| Items listed in a dataset |
______

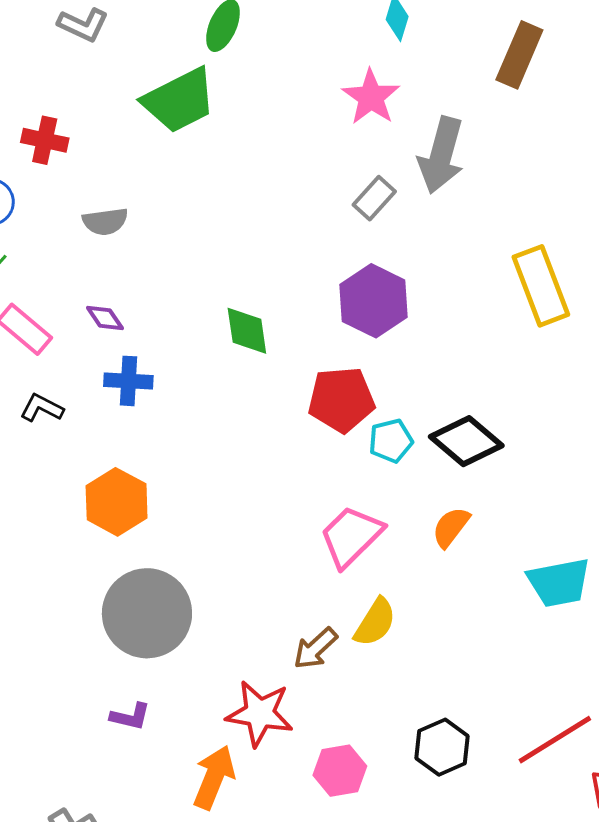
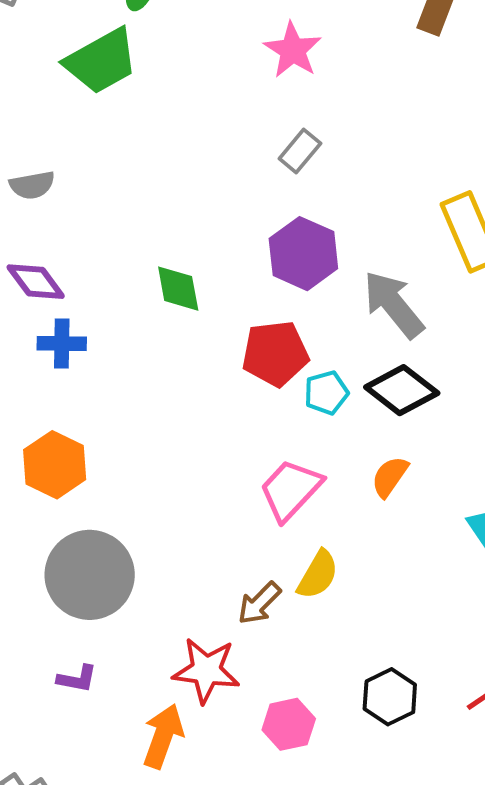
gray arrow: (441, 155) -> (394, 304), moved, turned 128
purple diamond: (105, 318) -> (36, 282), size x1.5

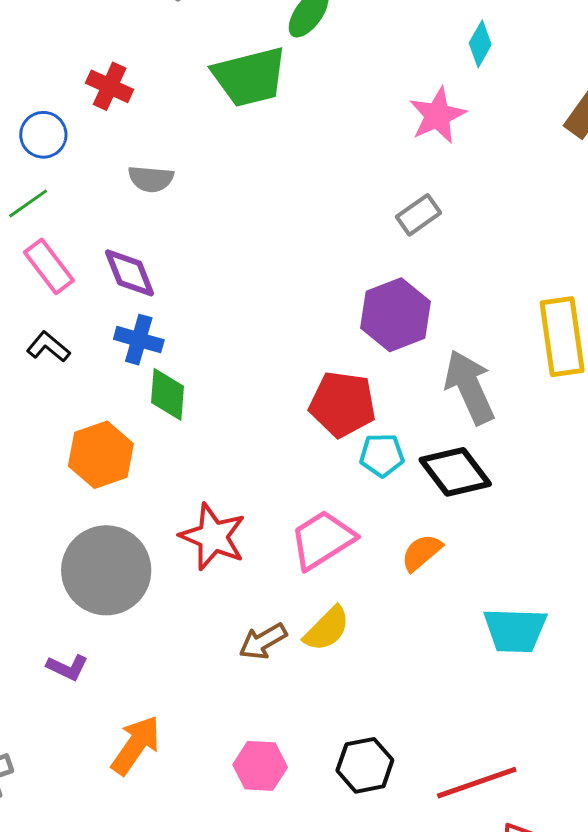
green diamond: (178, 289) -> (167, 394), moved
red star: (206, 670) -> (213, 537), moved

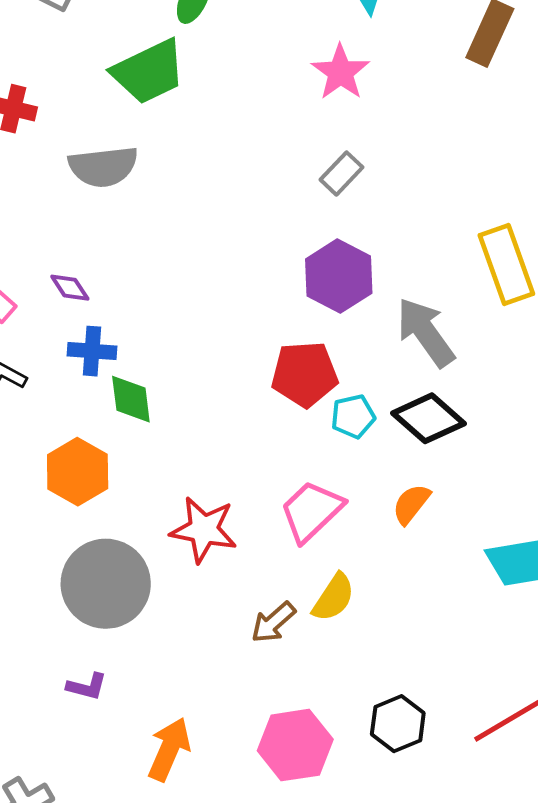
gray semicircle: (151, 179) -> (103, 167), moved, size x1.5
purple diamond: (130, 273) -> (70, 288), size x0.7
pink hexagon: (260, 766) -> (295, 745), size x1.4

______

| Problem details |
Every line above must be printed again exactly, pictures excluded.

| Exercise response |
gray arrow: (441, 155) -> (394, 304), moved, turned 128
purple diamond: (105, 318) -> (36, 282), size x1.5

green diamond: (178, 289) -> (167, 394), moved
red star: (206, 670) -> (213, 537), moved

gray semicircle: (151, 179) -> (103, 167), moved, size x1.5
purple diamond: (130, 273) -> (70, 288), size x0.7
pink hexagon: (260, 766) -> (295, 745), size x1.4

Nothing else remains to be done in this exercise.